**Try it:** Please return every line of the records that contains the word "NAND".

**Exercise data:**
BEGIN

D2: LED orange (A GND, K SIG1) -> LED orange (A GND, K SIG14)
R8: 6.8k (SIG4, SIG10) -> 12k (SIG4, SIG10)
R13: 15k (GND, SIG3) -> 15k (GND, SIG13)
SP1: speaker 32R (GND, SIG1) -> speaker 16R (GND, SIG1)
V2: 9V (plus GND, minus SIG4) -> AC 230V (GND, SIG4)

END
BEGIN

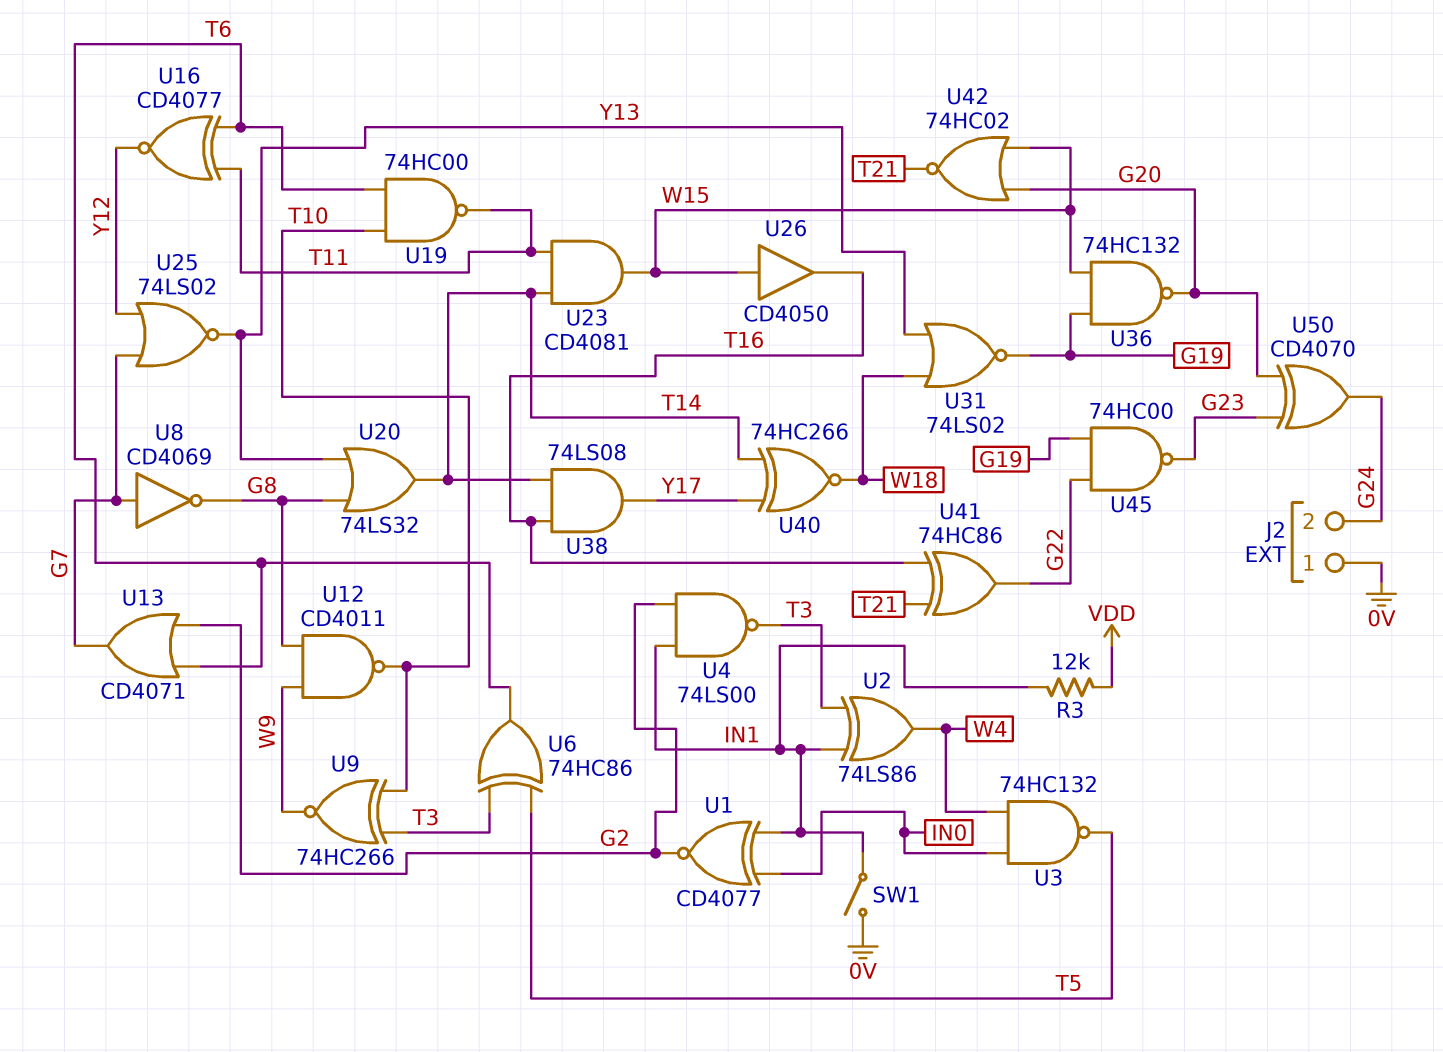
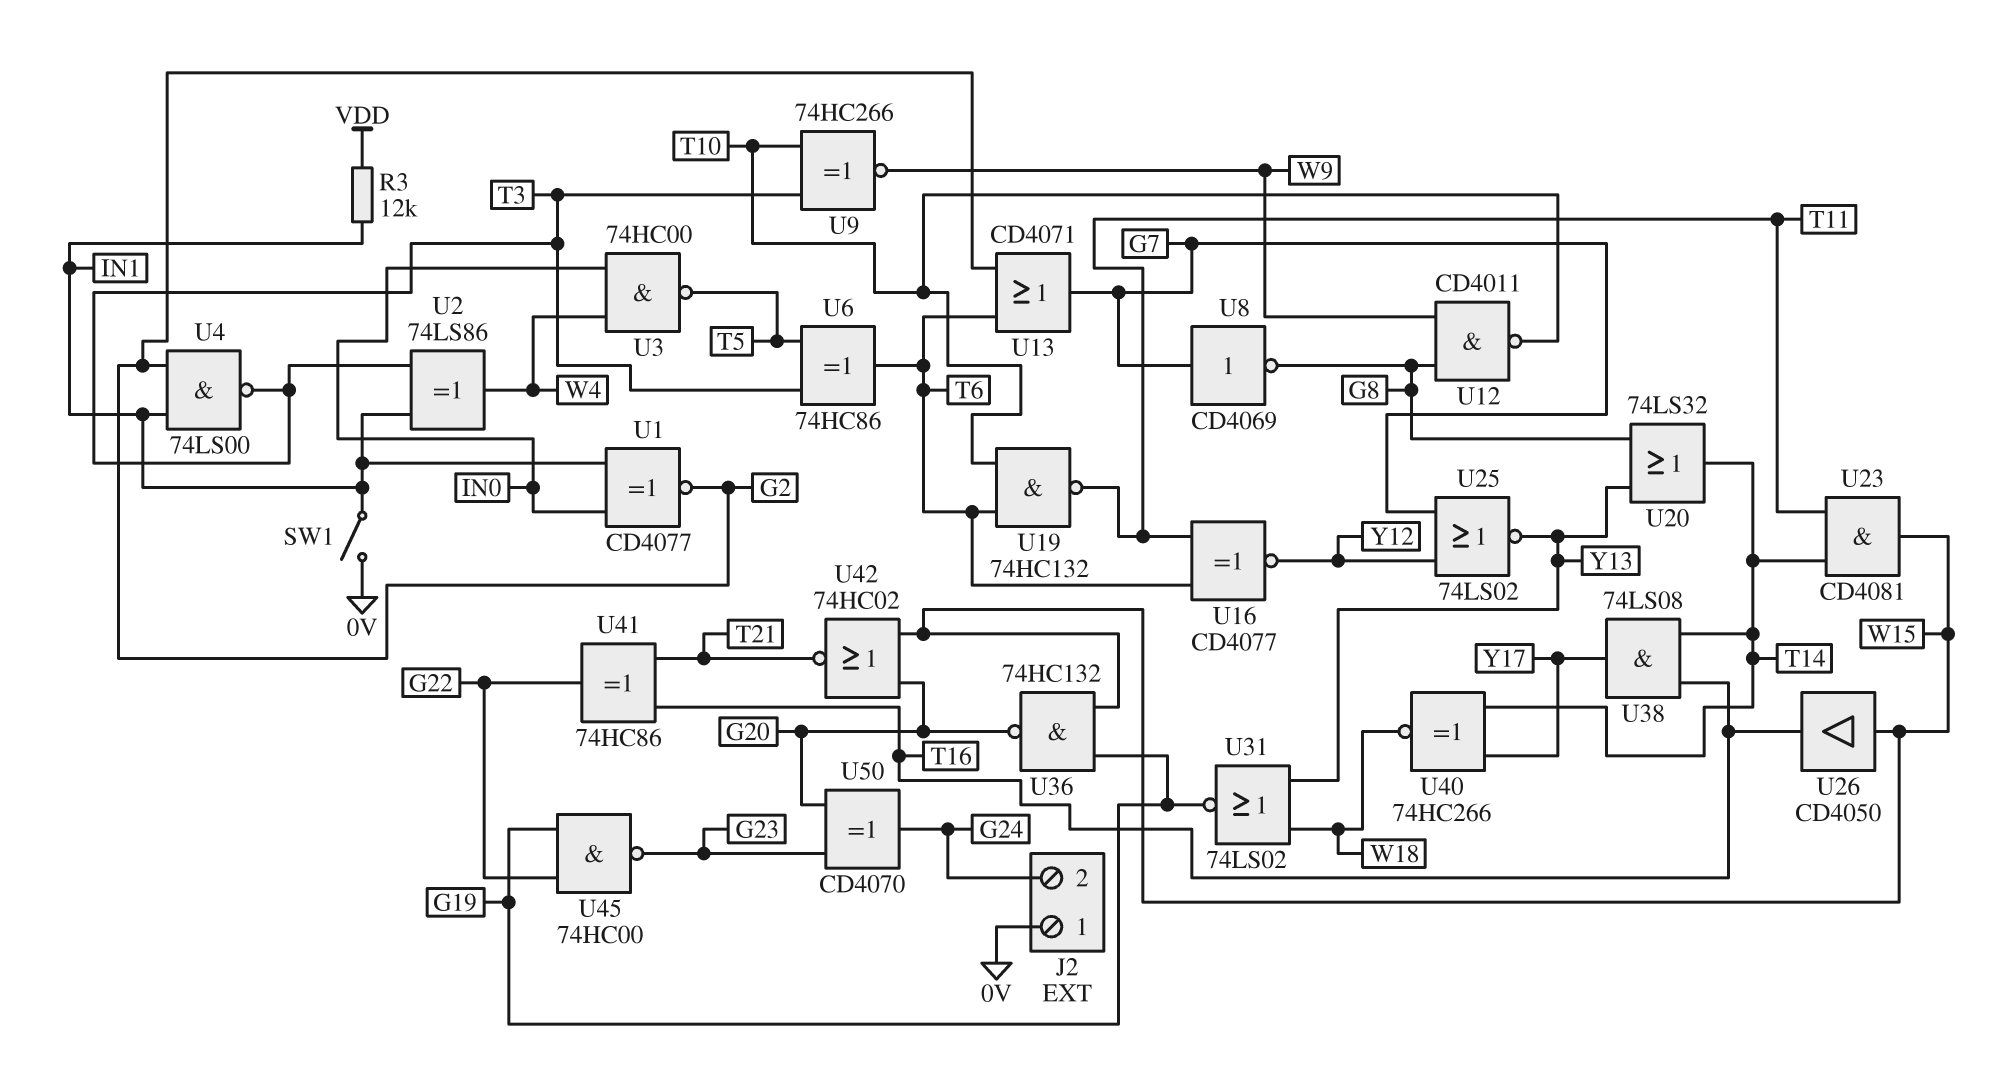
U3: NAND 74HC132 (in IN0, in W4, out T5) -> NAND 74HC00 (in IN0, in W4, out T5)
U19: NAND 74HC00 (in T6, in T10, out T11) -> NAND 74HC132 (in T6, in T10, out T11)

END
BEGIN

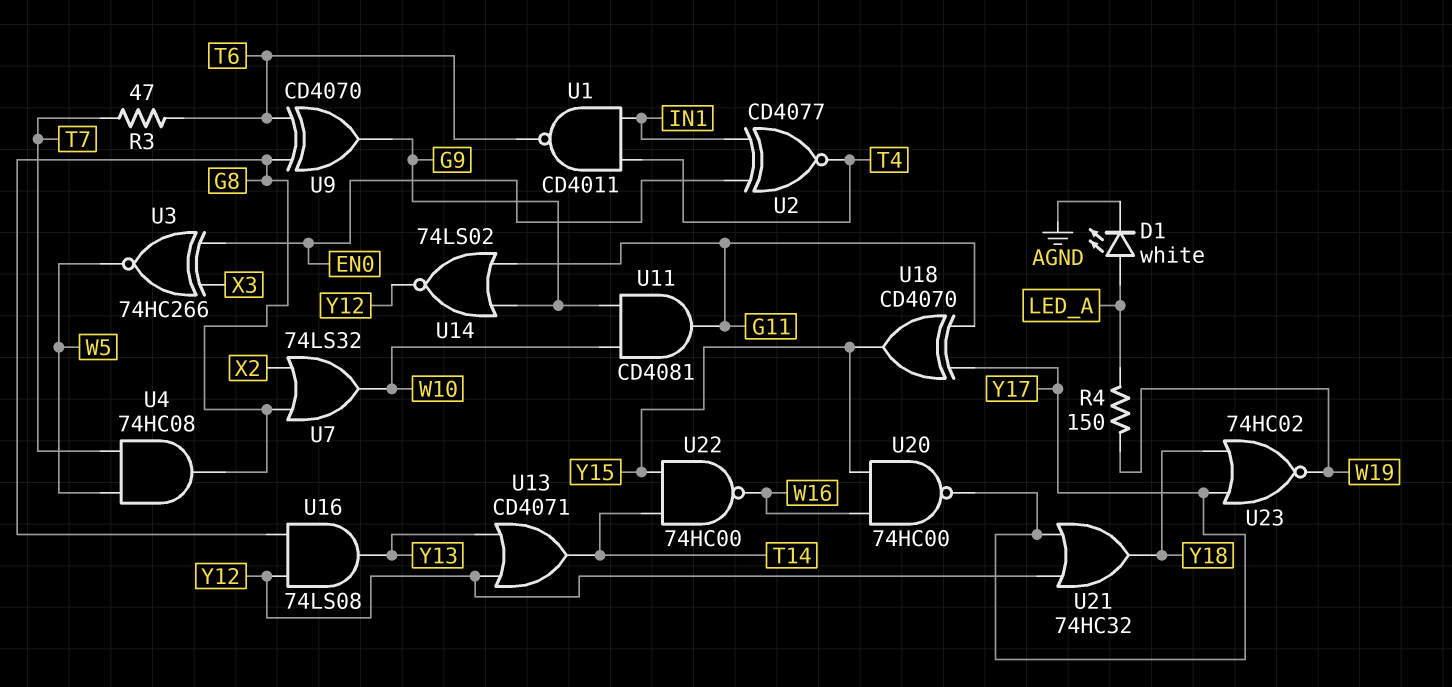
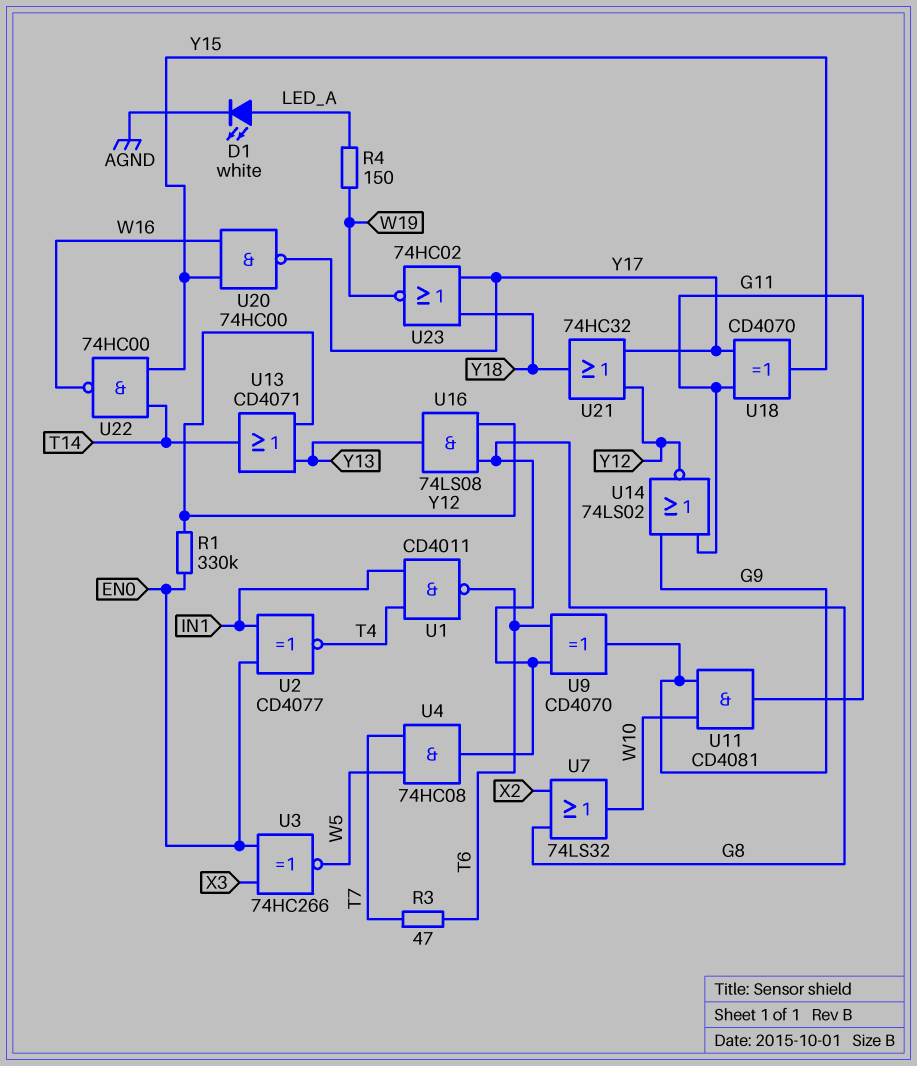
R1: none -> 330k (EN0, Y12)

END

**Answer below:**
U3: NAND 74HC132 (in IN0, in W4, out T5) -> NAND 74HC00 (in IN0, in W4, out T5)
U19: NAND 74HC00 (in T6, in T10, out T11) -> NAND 74HC132 (in T6, in T10, out T11)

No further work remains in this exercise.